## WORK REQUIRED
Your output should be the lines below from the one holding "purple stacking toy [708,329,771,401]" through the one holding "camera: 45 degrees left, 25 degrees up", transcribed exactly, with no pictures.

## INPUT MATERIAL
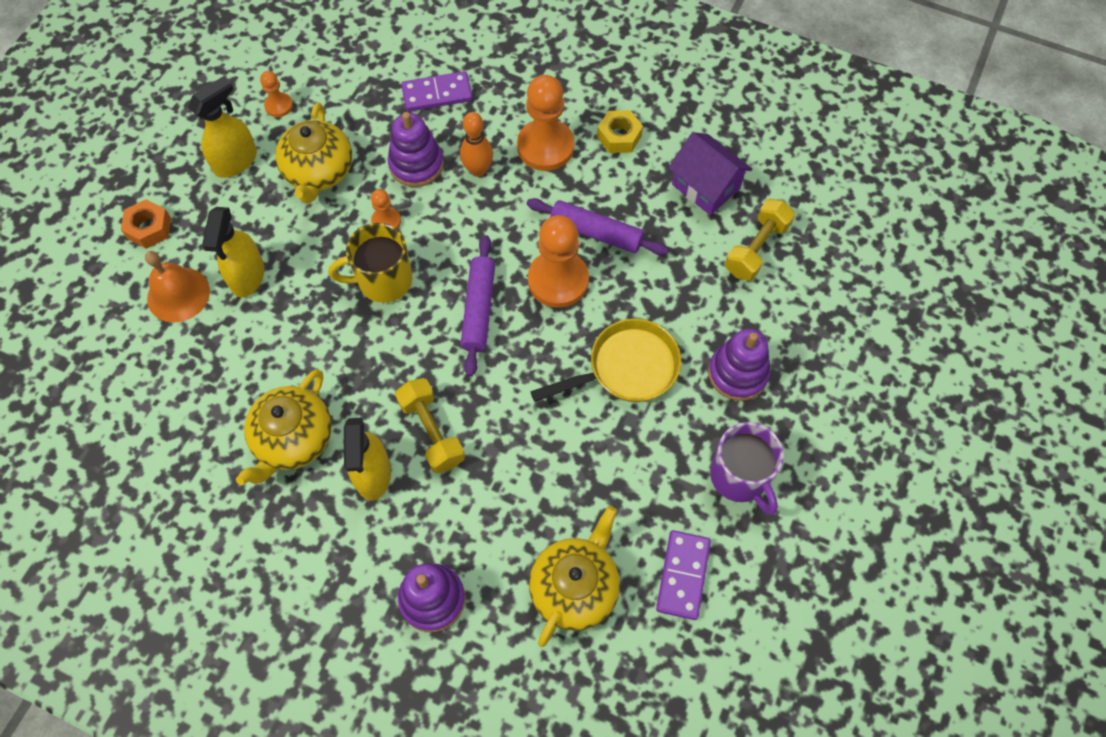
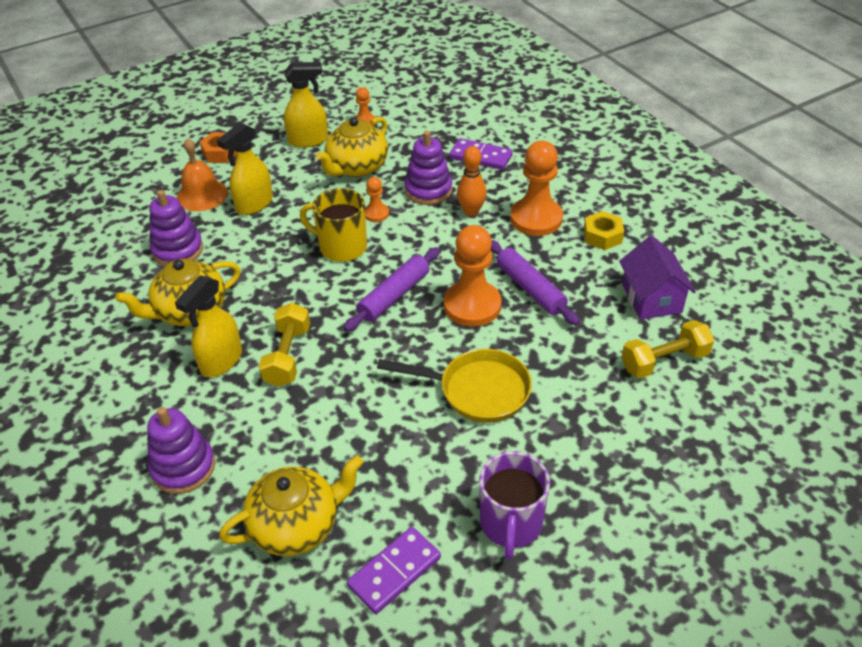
camera: 35 degrees right, 20 degrees down
purple stacking toy [708,329,771,401] -> purple stacking toy moved to [149,190,203,266]

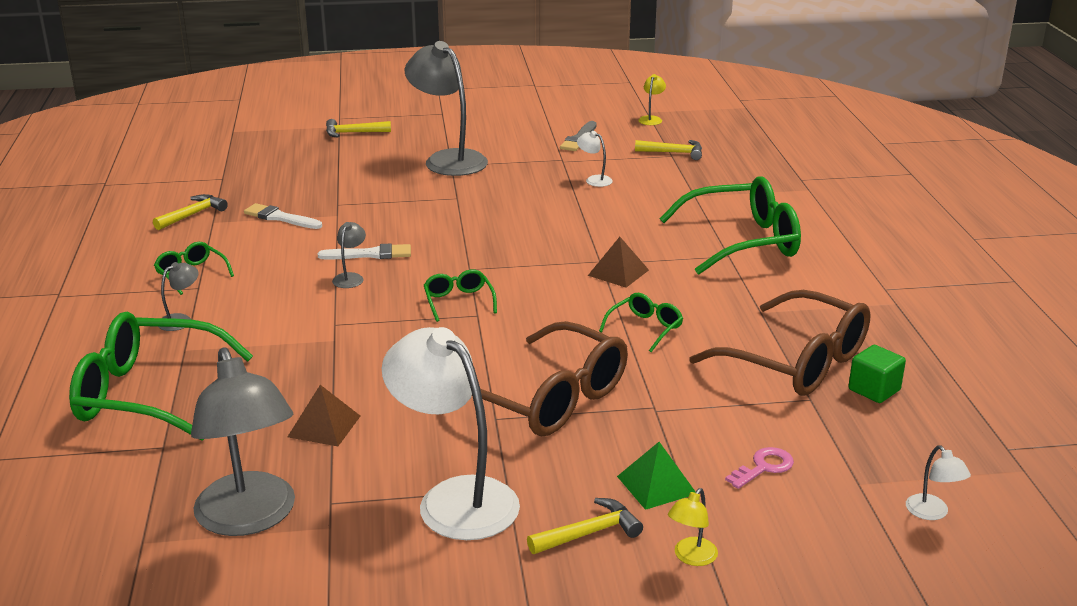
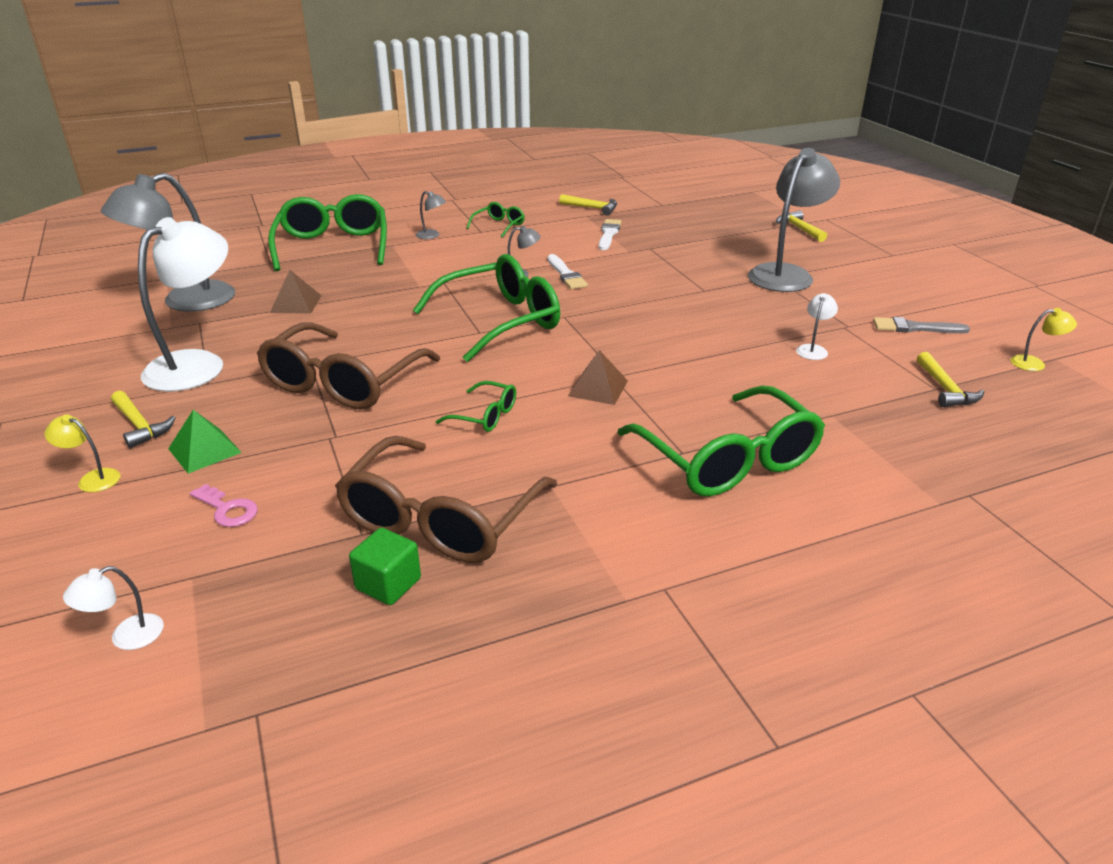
camera: 75 degrees right, 5 degrees up
green glasses [424,269,497,322] -> green glasses [413,254,560,362], size x2.16

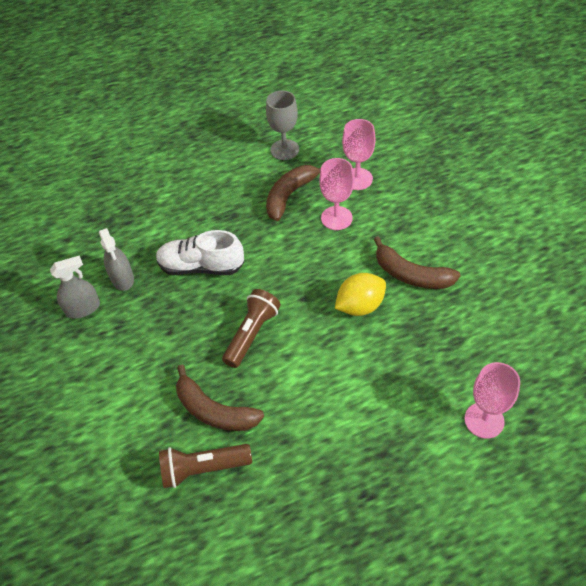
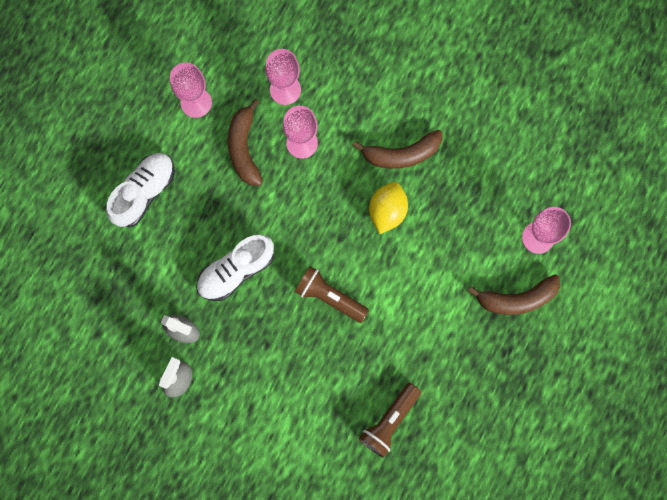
camera: 45 degrees left, 25 degrees up
brown banana [176,365,264,431] -> brown banana moved to [467,274,560,315]
brown flashlight [222,289,281,368] -> brown flashlight turned 45 degrees counterclockwise [295,266,369,323]
grey goblet [266,90,299,160] -> pink goblet [170,62,212,118]
none -> white shoe [106,153,175,227]

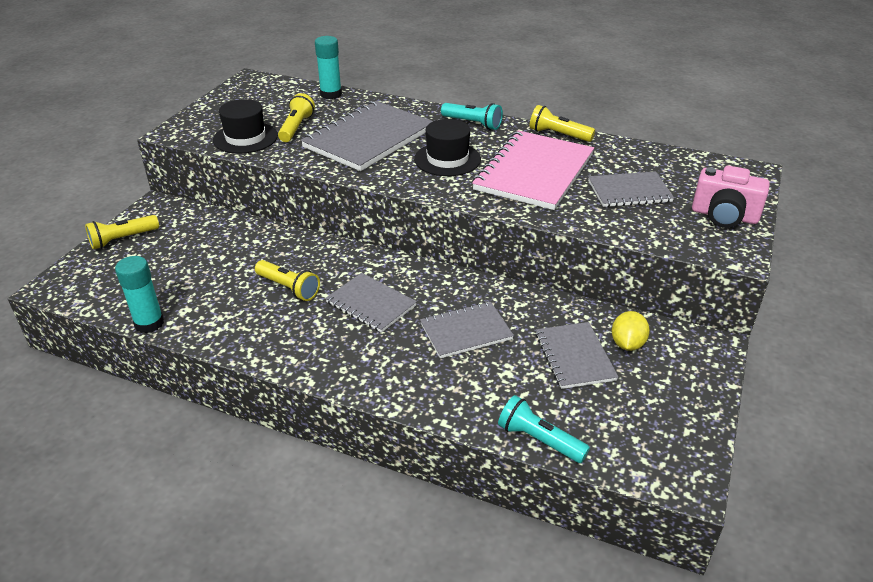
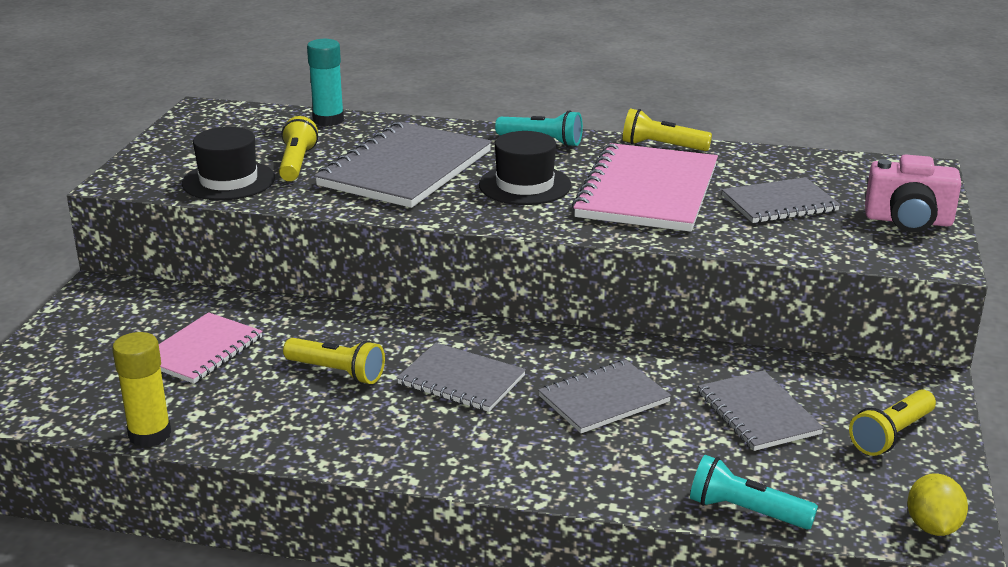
camera: 10 degrees left, 10 degrees down
yellow flashlight [85,215,159,249] -> yellow flashlight moved to [849,389,936,456]
turquoise glue stick [115,256,164,333] -> yellow glue stick [112,332,171,447]
yellow lemon [612,311,650,351] -> yellow lemon moved to [907,474,968,536]
none -> pink notebook [159,312,263,384]

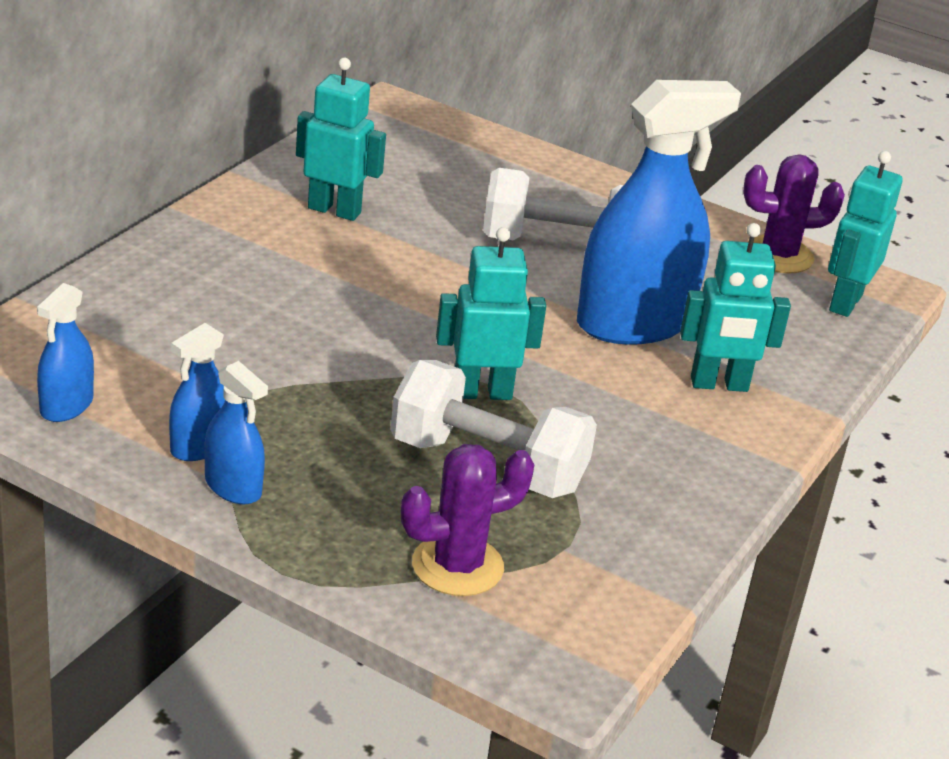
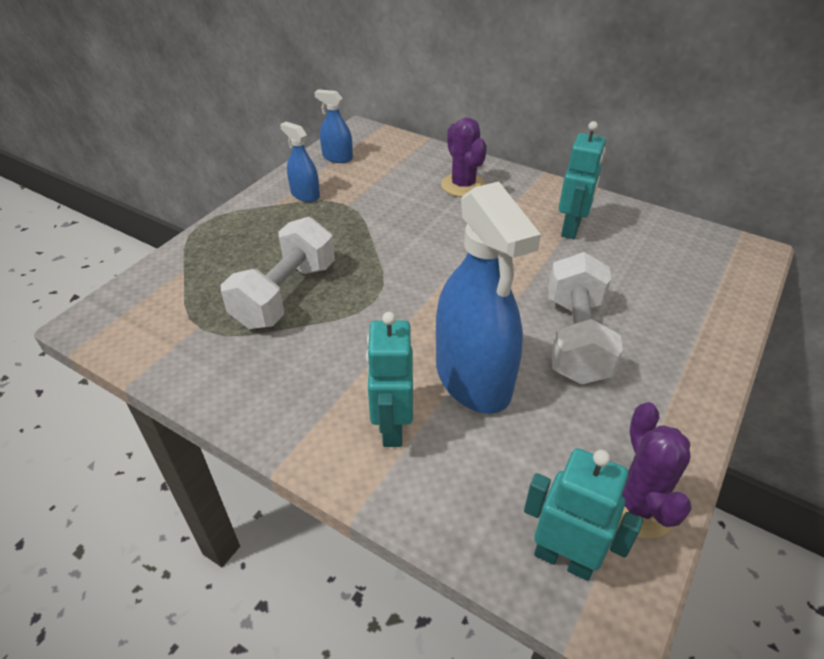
camera: 95 degrees right, 10 degrees up
blue spray bottle [204,361,268,504] -> none
purple cactus [401,444,535,596] -> purple cactus moved to [441,117,487,197]
turquoise robot [436,227,546,400] -> none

## EXERCISE RESPONSE
purple stacking toy [708,329,771,401] -> purple stacking toy moved to [149,190,203,266]

camera: 75 degrees right, 5 degrees up
green glasses [424,269,497,322] -> green glasses [413,254,560,362], size x2.16

camera: 45 degrees left, 25 degrees up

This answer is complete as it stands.